Task statement: Reduce the material below to its lines containing "tree".

The records:
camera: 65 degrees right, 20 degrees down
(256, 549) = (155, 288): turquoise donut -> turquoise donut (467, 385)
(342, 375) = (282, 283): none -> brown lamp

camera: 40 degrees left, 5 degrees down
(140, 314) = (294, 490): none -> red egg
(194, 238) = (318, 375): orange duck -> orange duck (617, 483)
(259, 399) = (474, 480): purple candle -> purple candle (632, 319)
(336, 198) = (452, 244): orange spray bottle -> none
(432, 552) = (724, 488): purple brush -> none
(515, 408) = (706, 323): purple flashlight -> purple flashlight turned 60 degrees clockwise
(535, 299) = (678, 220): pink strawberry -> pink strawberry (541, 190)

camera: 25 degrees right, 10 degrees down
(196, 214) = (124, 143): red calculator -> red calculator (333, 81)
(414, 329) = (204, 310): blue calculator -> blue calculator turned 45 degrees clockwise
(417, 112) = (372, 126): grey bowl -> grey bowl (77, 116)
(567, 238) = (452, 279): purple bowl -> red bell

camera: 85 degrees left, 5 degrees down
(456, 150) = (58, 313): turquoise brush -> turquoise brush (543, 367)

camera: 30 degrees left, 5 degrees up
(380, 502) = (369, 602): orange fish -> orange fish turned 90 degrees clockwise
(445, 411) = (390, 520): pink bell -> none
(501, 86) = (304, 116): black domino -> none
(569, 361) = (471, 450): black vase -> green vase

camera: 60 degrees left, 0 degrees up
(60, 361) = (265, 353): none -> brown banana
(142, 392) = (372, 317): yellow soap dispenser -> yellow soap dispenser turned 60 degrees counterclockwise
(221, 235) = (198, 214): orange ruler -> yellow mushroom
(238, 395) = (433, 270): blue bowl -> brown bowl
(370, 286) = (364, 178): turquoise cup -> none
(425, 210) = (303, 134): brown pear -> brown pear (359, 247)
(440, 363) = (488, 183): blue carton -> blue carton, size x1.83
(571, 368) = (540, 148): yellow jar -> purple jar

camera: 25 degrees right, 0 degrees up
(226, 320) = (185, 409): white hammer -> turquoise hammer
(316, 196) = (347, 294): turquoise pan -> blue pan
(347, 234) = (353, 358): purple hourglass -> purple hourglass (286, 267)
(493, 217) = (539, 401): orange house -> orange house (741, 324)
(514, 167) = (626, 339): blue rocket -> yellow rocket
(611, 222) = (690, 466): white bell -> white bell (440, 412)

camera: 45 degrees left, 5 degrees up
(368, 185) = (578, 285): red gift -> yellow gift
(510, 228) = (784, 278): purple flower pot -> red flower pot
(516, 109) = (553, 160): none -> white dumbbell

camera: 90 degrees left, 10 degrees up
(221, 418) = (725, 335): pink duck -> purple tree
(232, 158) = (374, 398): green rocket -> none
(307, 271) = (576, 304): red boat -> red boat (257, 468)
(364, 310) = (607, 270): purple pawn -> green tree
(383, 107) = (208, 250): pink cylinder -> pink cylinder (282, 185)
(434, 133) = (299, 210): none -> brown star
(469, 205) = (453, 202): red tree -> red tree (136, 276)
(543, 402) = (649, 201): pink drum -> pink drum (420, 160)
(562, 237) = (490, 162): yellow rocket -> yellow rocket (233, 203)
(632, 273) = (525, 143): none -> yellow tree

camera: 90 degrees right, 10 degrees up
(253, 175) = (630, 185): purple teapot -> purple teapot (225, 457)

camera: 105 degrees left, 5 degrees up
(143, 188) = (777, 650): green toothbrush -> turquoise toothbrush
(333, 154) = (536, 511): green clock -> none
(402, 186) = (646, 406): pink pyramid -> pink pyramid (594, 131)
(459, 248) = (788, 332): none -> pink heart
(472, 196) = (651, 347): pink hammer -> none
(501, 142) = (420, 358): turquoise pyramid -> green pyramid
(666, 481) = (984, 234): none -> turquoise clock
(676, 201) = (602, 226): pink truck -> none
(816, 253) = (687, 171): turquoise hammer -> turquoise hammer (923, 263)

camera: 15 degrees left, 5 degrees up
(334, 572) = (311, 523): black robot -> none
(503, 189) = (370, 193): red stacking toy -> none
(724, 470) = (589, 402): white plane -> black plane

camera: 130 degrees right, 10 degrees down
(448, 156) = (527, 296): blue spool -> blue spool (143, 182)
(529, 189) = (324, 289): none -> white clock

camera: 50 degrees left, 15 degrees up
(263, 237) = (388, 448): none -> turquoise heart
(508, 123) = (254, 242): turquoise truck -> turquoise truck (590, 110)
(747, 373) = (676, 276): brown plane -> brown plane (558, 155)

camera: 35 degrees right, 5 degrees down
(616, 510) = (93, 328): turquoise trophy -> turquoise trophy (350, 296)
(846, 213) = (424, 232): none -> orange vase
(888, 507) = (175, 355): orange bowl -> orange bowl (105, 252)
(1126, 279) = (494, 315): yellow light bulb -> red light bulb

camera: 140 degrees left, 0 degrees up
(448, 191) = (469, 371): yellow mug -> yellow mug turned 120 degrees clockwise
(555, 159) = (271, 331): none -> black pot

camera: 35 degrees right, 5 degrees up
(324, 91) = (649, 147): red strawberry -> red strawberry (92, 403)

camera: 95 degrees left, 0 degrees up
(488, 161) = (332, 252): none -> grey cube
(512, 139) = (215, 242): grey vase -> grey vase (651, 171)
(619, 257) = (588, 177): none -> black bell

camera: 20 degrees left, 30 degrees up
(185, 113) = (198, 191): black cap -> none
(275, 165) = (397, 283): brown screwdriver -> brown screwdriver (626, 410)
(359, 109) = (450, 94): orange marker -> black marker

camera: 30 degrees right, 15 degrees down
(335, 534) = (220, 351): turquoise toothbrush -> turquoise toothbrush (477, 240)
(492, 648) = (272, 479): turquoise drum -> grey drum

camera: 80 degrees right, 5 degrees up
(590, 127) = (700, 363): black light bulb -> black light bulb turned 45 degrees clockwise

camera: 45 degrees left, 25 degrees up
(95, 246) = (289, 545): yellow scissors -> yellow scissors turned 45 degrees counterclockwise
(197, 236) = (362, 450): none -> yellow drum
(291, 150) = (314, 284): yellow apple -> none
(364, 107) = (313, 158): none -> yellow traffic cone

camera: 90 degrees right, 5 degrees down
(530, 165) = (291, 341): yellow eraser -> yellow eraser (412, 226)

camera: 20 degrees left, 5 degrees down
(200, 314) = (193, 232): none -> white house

Written answer:
(221, 418) = (725, 335): pink duck -> purple tree
(364, 310) = (607, 270): purple pawn -> green tree
(469, 205) = (453, 202): red tree -> red tree (136, 276)
(632, 273) = (525, 143): none -> yellow tree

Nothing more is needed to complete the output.